● **To do**: One figure is the expected answer: how many lines in the listing contain "moved".

● **Data for review**:
····················
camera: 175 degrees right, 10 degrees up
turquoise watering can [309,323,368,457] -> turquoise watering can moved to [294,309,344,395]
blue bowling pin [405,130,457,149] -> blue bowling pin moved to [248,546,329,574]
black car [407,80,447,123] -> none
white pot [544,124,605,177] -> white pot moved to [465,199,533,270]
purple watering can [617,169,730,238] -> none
····················
● **Task response**: 3